Type out each entry exactly as it appears, but keep every image out.
--- GIVEN ENTRIES Enclosed Below ---
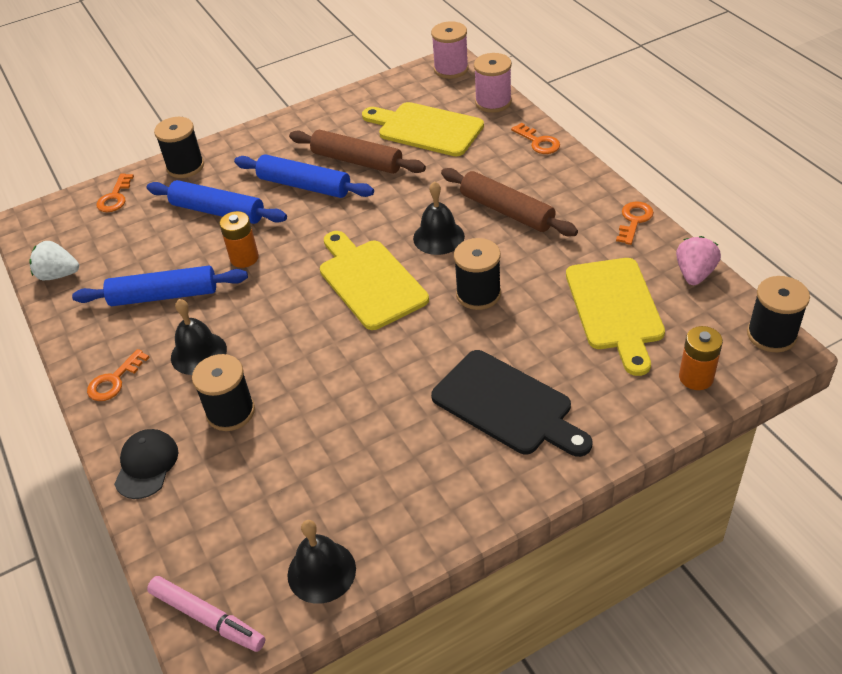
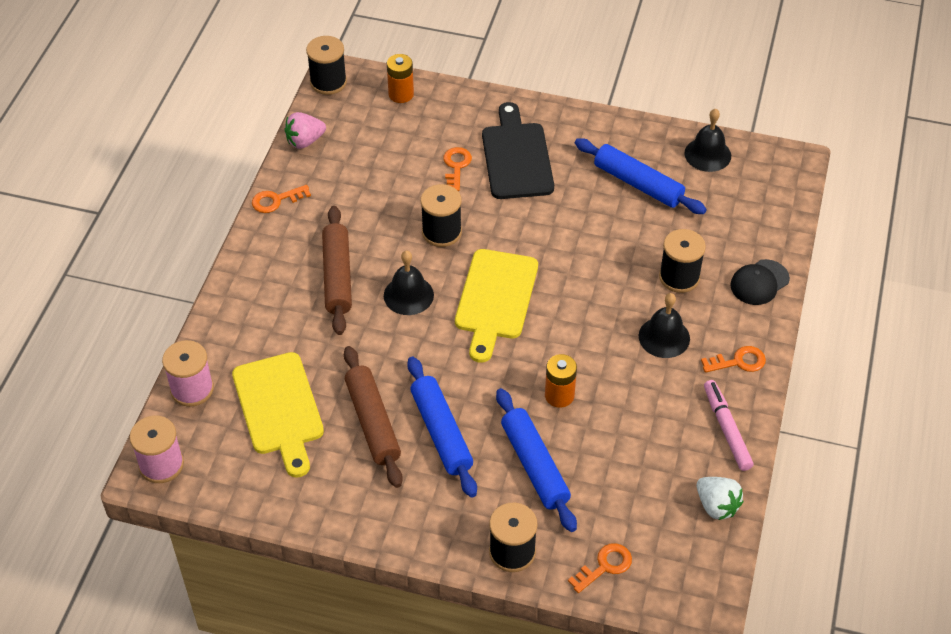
camera: 140 degrees left, 5 degrees up
(164, 295) = (648, 410): blue rolling pin -> blue rolling pin (638, 184)
(207, 618) = (786, 176): pink marker -> pink marker (726, 429)
(538, 142) = (226, 316): orange key -> orange key (456, 166)
(615, 309) = (380, 158): yellow cutting board -> none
--- End of Enclosed GIVEN ENTRIES ---
§ **EXPECTED ANSWER**:
camera: 140 degrees left, 5 degrees up
(164, 295) = (648, 410): blue rolling pin -> blue rolling pin (638, 184)
(207, 618) = (786, 176): pink marker -> pink marker (726, 429)
(538, 142) = (226, 316): orange key -> orange key (456, 166)
(615, 309) = (380, 158): yellow cutting board -> none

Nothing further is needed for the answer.